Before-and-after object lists
★ ★ ★ ★

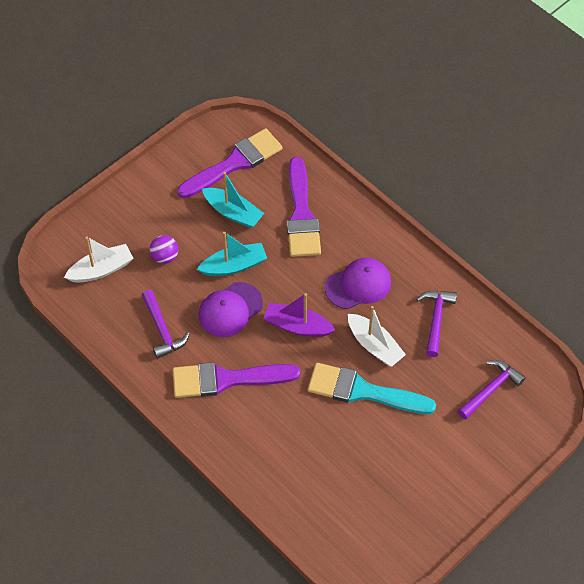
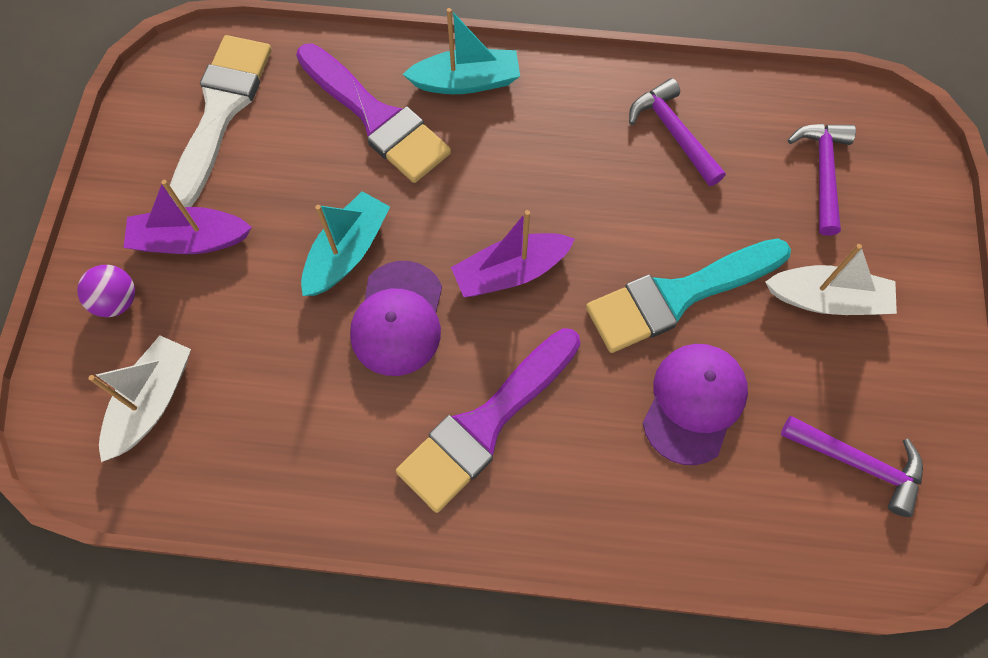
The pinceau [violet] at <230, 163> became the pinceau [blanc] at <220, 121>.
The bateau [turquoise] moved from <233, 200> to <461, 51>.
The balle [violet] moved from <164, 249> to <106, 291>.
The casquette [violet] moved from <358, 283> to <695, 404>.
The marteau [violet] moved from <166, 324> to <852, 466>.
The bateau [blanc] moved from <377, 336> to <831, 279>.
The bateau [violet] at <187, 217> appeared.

★ ★ ★ ★

Set every entry down again exactly as written, and omit the images.

The pinceau [violet] at <230, 163> became the pinceau [blanc] at <220, 121>.
The bateau [turquoise] moved from <233, 200> to <461, 51>.
The balle [violet] moved from <164, 249> to <106, 291>.
The casquette [violet] moved from <358, 283> to <695, 404>.
The marteau [violet] moved from <166, 324> to <852, 466>.
The bateau [blanc] moved from <377, 336> to <831, 279>.
The bateau [violet] at <187, 217> appeared.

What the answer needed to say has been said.